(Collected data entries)
================

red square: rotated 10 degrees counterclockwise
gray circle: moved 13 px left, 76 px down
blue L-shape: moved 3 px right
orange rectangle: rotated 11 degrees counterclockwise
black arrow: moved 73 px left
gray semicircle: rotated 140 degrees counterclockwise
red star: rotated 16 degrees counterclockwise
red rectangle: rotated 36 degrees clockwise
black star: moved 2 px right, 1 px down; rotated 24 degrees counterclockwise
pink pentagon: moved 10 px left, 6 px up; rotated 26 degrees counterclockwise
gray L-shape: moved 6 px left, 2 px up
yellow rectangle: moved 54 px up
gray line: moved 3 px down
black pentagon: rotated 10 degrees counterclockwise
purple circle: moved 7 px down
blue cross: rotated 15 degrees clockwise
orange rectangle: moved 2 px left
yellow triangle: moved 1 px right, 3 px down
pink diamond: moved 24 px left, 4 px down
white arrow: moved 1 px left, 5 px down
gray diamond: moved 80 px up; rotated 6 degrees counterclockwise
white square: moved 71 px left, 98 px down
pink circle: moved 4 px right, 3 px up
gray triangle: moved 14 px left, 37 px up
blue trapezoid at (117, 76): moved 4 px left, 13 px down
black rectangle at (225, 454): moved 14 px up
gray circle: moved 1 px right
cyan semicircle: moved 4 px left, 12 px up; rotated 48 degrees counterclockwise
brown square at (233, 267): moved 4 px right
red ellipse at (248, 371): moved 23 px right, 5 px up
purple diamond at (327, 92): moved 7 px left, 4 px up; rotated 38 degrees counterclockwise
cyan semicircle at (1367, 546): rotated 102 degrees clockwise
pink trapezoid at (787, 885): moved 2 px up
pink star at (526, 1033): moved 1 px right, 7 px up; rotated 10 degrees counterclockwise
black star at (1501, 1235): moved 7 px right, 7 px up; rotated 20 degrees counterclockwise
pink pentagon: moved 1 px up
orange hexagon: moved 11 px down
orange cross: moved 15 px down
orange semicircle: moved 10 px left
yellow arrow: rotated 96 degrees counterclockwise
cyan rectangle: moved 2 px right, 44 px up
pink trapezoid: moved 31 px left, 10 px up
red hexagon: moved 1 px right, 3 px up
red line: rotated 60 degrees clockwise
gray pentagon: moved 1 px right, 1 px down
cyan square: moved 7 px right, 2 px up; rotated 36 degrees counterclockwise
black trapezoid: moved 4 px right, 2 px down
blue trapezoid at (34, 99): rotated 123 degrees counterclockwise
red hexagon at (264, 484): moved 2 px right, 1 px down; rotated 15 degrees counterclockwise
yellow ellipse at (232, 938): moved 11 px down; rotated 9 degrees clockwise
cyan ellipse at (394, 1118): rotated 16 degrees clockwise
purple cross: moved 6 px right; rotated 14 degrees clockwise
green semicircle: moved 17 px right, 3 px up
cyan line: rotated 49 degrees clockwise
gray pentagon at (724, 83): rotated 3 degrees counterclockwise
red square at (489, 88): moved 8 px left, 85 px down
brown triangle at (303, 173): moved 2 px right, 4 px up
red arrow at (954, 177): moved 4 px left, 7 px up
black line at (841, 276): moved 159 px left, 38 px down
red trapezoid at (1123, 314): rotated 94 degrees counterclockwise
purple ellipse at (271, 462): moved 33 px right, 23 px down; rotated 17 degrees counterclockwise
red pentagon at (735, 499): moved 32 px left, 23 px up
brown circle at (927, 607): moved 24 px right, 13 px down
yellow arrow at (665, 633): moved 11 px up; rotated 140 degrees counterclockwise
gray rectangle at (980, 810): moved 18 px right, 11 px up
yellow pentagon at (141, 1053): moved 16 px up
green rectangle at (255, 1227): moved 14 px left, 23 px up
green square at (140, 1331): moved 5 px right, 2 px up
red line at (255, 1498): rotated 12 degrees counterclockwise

================

:: Task instructions ::
Transcribe every record above word for word.

:: Expected answer ::
red square: rotated 10 degrees counterclockwise
gray circle: moved 13 px left, 76 px down
blue L-shape: moved 3 px right
orange rectangle: rotated 11 degrees counterclockwise
black arrow: moved 73 px left
gray semicircle: rotated 140 degrees counterclockwise
red star: rotated 16 degrees counterclockwise
red rectangle: rotated 36 degrees clockwise
black star: moved 2 px right, 1 px down; rotated 24 degrees counterclockwise
pink pentagon: moved 10 px left, 6 px up; rotated 26 degrees counterclockwise
gray L-shape: moved 6 px left, 2 px up
yellow rectangle: moved 54 px up
gray line: moved 3 px down
black pentagon: rotated 10 degrees counterclockwise
purple circle: moved 7 px down
blue cross: rotated 15 degrees clockwise
orange rectangle: moved 2 px left
yellow triangle: moved 1 px right, 3 px down
pink diamond: moved 24 px left, 4 px down
white arrow: moved 1 px left, 5 px down
gray diamond: moved 80 px up; rotated 6 degrees counterclockwise
white square: moved 71 px left, 98 px down
pink circle: moved 4 px right, 3 px up
gray triangle: moved 14 px left, 37 px up
blue trapezoid at (117, 76): moved 4 px left, 13 px down
black rectangle at (225, 454): moved 14 px up
gray circle: moved 1 px right
cyan semicircle: moved 4 px left, 12 px up; rotated 48 degrees counterclockwise
brown square at (233, 267): moved 4 px right
red ellipse at (248, 371): moved 23 px right, 5 px up
purple diamond at (327, 92): moved 7 px left, 4 px up; rotated 38 degrees counterclockwise
cyan semicircle at (1367, 546): rotated 102 degrees clockwise
pink trapezoid at (787, 885): moved 2 px up
pink star at (526, 1033): moved 1 px right, 7 px up; rotated 10 degrees counterclockwise
black star at (1501, 1235): moved 7 px right, 7 px up; rotated 20 degrees counterclockwise
pink pentagon: moved 1 px up
orange hexagon: moved 11 px down
orange cross: moved 15 px down
orange semicircle: moved 10 px left
yellow arrow: rotated 96 degrees counterclockwise
cyan rectangle: moved 2 px right, 44 px up
pink trapezoid: moved 31 px left, 10 px up
red hexagon: moved 1 px right, 3 px up
red line: rotated 60 degrees clockwise
gray pentagon: moved 1 px right, 1 px down
cyan square: moved 7 px right, 2 px up; rotated 36 degrees counterclockwise
black trapezoid: moved 4 px right, 2 px down
blue trapezoid at (34, 99): rotated 123 degrees counterclockwise
red hexagon at (264, 484): moved 2 px right, 1 px down; rotated 15 degrees counterclockwise
yellow ellipse at (232, 938): moved 11 px down; rotated 9 degrees clockwise
cyan ellipse at (394, 1118): rotated 16 degrees clockwise
purple cross: moved 6 px right; rotated 14 degrees clockwise
green semicircle: moved 17 px right, 3 px up
cyan line: rotated 49 degrees clockwise
gray pentagon at (724, 83): rotated 3 degrees counterclockwise
red square at (489, 88): moved 8 px left, 85 px down
brown triangle at (303, 173): moved 2 px right, 4 px up
red arrow at (954, 177): moved 4 px left, 7 px up
black line at (841, 276): moved 159 px left, 38 px down
red trapezoid at (1123, 314): rotated 94 degrees counterclockwise
purple ellipse at (271, 462): moved 33 px right, 23 px down; rotated 17 degrees counterclockwise
red pentagon at (735, 499): moved 32 px left, 23 px up
brown circle at (927, 607): moved 24 px right, 13 px down
yellow arrow at (665, 633): moved 11 px up; rotated 140 degrees counterclockwise
gray rectangle at (980, 810): moved 18 px right, 11 px up
yellow pentagon at (141, 1053): moved 16 px up
green rectangle at (255, 1227): moved 14 px left, 23 px up
green square at (140, 1331): moved 5 px right, 2 px up
red line at (255, 1498): rotated 12 degrees counterclockwise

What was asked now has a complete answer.